• **Information supplied**
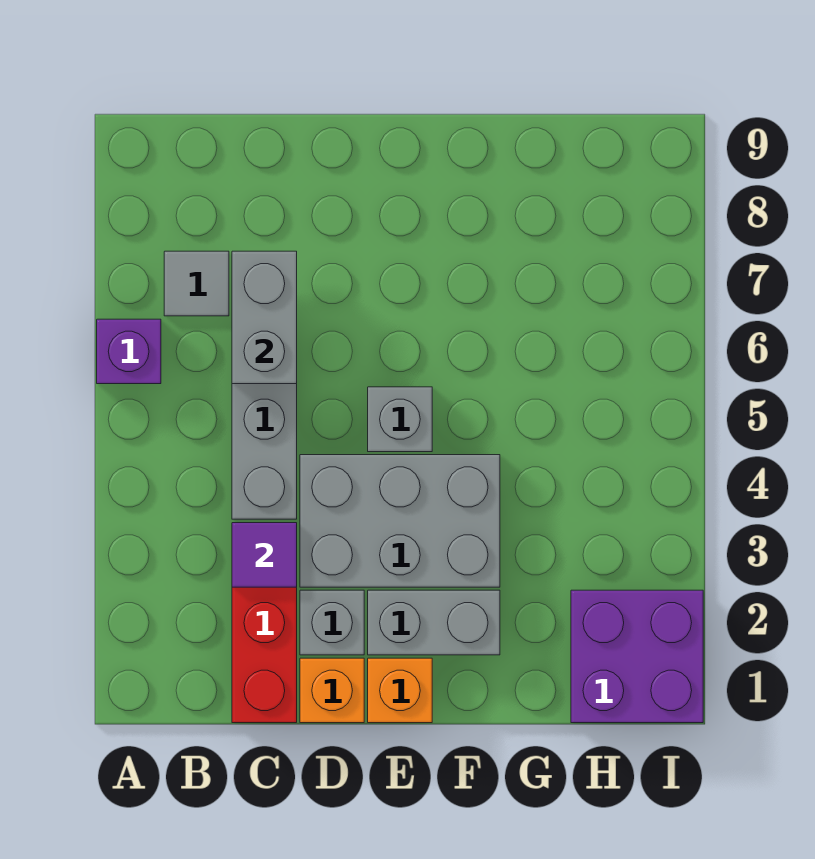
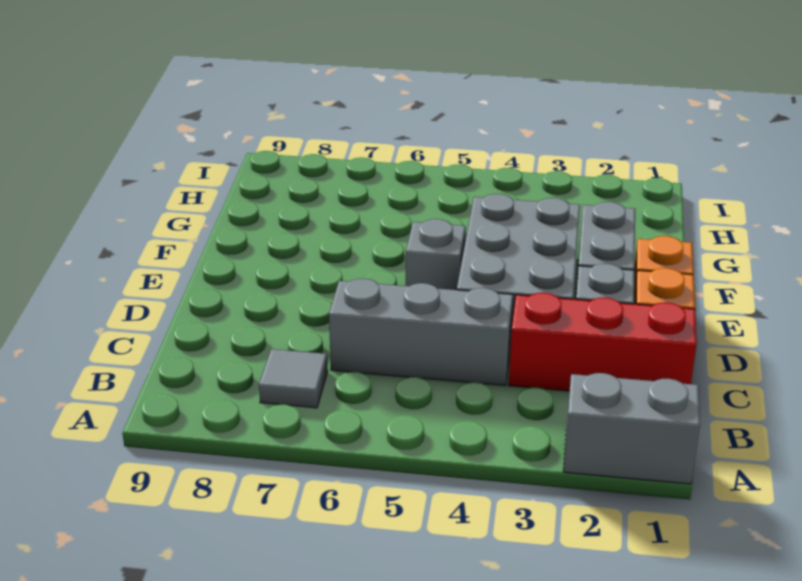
purple brick A6 level 1 -> none
purple tile C3 level 2 -> none
grey brick C6:C7 level 2 -> grey brick A1:A2 level 1
purple brick H1:I2 level 1 -> none

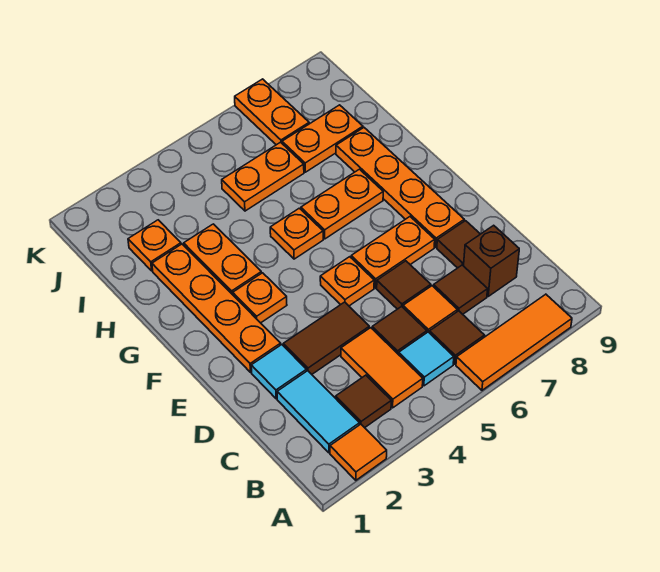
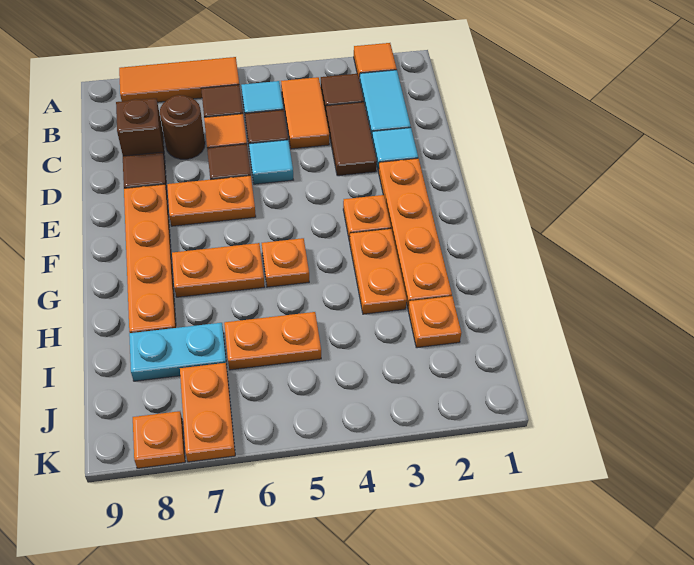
brown tile C7 level 1 -> brown round brick C7 level 1
brown tile D3:D4 level 1 -> brown tile C3:D3 level 1
none -> cyan tile D5 level 1
orange plate E5 level 1 -> orange plate K8 level 1
orange plate I7:I8 level 1 -> cyan plate I7:I8 level 1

• **Your goal**
Output a verbatim copy of the lines from the line containing "purple brick H1:I2 level 1 -> none" through the end of the data, both included, without any images.

• **Answer for this exercise**
purple brick H1:I2 level 1 -> none

brown tile C7 level 1 -> brown round brick C7 level 1
brown tile D3:D4 level 1 -> brown tile C3:D3 level 1
none -> cyan tile D5 level 1
orange plate E5 level 1 -> orange plate K8 level 1
orange plate I7:I8 level 1 -> cyan plate I7:I8 level 1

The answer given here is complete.